TASK BRIEF —
This exercise calls for the whole listing to be given again exactly, without images.

PROVIDED MATERIAL —
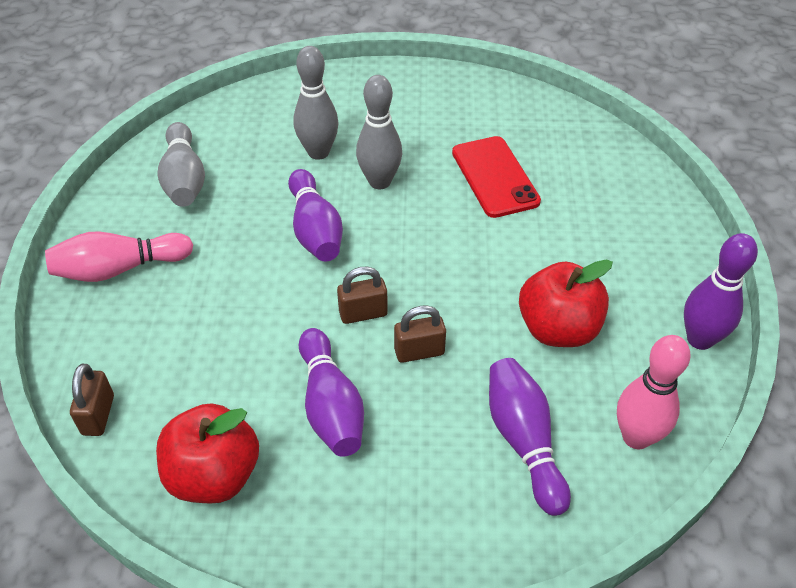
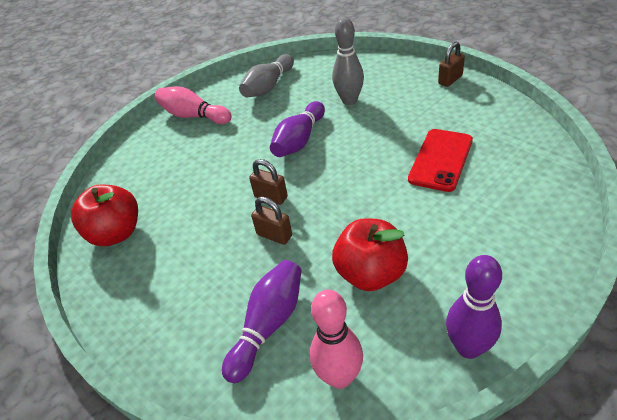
camera: 50 degrees right, 5 degrees down
(98, 415) = (111, 176): brown padlock -> brown padlock (450, 80)
(330, 405) = (199, 234): purple bowling pin -> none
(379, 182) = (364, 131): grey bowling pin -> none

SOLUTION FOR THIS EXERCISE —
camera: 50 degrees right, 5 degrees down
(98, 415) = (111, 176): brown padlock -> brown padlock (450, 80)
(330, 405) = (199, 234): purple bowling pin -> none
(379, 182) = (364, 131): grey bowling pin -> none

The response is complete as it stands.